Before-and-after change records
- Opening Delimiter -

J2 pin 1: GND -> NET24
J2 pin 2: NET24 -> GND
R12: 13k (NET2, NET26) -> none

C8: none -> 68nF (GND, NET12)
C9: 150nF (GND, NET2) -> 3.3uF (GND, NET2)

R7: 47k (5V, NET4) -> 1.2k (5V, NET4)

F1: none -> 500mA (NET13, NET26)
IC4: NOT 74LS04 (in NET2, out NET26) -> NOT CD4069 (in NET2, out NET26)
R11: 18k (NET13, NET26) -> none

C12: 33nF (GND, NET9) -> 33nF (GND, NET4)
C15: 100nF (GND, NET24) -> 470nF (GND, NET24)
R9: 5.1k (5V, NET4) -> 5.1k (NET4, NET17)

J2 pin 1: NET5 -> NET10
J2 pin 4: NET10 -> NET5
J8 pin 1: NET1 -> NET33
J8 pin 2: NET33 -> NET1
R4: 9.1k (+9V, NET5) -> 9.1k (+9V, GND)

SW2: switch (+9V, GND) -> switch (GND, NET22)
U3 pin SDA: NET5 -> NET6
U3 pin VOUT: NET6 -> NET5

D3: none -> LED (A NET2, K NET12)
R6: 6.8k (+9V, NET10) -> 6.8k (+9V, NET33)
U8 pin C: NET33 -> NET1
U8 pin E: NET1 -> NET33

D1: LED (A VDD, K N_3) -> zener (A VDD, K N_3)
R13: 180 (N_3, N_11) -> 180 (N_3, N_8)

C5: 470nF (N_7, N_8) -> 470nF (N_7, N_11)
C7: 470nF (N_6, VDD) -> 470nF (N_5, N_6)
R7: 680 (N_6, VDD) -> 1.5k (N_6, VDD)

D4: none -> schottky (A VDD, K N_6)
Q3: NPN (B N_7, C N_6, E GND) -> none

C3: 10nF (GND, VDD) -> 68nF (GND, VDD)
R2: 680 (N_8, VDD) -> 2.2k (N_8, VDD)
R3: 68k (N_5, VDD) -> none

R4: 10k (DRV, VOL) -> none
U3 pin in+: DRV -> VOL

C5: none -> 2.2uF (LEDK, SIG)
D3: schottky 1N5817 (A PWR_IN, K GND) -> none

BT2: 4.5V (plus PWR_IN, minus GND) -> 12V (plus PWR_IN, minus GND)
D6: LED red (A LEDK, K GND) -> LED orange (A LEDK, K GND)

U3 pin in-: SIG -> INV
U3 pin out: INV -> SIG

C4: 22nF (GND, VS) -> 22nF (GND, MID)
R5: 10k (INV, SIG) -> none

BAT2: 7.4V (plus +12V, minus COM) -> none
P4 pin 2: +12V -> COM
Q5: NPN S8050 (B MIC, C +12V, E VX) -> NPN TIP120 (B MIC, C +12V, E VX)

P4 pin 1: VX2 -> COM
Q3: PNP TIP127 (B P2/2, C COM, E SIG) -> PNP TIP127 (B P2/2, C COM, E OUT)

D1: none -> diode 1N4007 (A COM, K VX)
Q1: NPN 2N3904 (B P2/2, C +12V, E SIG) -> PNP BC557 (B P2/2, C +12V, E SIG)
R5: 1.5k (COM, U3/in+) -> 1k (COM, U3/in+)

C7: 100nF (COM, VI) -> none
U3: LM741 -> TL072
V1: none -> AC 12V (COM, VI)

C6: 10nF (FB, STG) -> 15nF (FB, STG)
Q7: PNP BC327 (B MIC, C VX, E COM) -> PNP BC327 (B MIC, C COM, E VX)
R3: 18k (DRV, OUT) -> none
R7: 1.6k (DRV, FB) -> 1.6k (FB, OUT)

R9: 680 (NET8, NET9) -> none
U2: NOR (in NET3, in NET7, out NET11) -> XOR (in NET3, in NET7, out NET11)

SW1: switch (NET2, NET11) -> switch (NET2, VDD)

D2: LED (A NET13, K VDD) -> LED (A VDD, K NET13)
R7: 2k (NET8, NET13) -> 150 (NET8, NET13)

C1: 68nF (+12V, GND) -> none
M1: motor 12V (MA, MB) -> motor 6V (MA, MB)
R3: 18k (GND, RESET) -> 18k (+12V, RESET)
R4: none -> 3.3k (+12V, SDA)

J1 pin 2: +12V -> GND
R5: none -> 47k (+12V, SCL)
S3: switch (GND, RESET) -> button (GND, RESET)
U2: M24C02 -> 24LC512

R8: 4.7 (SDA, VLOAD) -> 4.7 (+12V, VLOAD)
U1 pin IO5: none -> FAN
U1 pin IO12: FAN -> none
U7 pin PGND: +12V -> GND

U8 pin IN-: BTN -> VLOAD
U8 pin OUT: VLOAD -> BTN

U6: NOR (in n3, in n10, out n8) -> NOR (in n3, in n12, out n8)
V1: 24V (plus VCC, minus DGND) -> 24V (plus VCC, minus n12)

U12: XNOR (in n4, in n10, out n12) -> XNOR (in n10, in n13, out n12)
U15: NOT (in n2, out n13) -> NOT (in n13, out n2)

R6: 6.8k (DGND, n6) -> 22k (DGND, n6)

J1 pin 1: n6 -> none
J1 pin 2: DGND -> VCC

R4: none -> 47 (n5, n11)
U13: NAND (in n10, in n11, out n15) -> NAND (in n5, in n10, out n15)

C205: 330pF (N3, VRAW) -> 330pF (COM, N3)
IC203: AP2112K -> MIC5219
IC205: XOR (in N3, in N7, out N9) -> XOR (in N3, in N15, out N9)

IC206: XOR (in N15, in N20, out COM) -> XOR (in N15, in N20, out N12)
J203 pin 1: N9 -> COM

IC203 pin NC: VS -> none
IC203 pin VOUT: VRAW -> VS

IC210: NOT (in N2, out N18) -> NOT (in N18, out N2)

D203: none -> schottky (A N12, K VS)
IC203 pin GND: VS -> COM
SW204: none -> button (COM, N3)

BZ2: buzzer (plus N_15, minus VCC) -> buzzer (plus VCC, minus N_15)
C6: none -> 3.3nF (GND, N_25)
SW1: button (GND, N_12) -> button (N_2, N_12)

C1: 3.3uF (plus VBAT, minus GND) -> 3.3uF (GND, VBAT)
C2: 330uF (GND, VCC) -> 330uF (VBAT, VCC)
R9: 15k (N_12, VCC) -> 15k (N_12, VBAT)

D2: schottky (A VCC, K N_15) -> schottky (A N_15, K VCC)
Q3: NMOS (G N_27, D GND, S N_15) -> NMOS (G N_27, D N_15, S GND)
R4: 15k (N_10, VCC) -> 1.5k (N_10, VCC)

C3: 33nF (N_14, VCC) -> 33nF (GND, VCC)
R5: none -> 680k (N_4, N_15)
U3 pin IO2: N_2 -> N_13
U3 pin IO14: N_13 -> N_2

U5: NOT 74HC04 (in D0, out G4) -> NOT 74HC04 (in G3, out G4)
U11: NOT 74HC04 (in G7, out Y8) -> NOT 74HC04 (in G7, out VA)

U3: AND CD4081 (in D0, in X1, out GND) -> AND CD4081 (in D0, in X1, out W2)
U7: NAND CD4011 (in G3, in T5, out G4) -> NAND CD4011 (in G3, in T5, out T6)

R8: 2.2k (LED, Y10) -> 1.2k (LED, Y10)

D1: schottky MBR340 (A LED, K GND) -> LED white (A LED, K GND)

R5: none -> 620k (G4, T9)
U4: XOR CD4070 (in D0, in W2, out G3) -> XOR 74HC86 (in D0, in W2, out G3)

- Closing Delimiter -

Copy, please, every line from the start of the entries down to the line that holds "D3: none -> LED (A NET2, K NET12)", with both of those lines included and no others.

J2 pin 1: GND -> NET24
J2 pin 2: NET24 -> GND
R12: 13k (NET2, NET26) -> none

C8: none -> 68nF (GND, NET12)
C9: 150nF (GND, NET2) -> 3.3uF (GND, NET2)

R7: 47k (5V, NET4) -> 1.2k (5V, NET4)

F1: none -> 500mA (NET13, NET26)
IC4: NOT 74LS04 (in NET2, out NET26) -> NOT CD4069 (in NET2, out NET26)
R11: 18k (NET13, NET26) -> none

C12: 33nF (GND, NET9) -> 33nF (GND, NET4)
C15: 100nF (GND, NET24) -> 470nF (GND, NET24)
R9: 5.1k (5V, NET4) -> 5.1k (NET4, NET17)

J2 pin 1: NET5 -> NET10
J2 pin 4: NET10 -> NET5
J8 pin 1: NET1 -> NET33
J8 pin 2: NET33 -> NET1
R4: 9.1k (+9V, NET5) -> 9.1k (+9V, GND)

SW2: switch (+9V, GND) -> switch (GND, NET22)
U3 pin SDA: NET5 -> NET6
U3 pin VOUT: NET6 -> NET5

D3: none -> LED (A NET2, K NET12)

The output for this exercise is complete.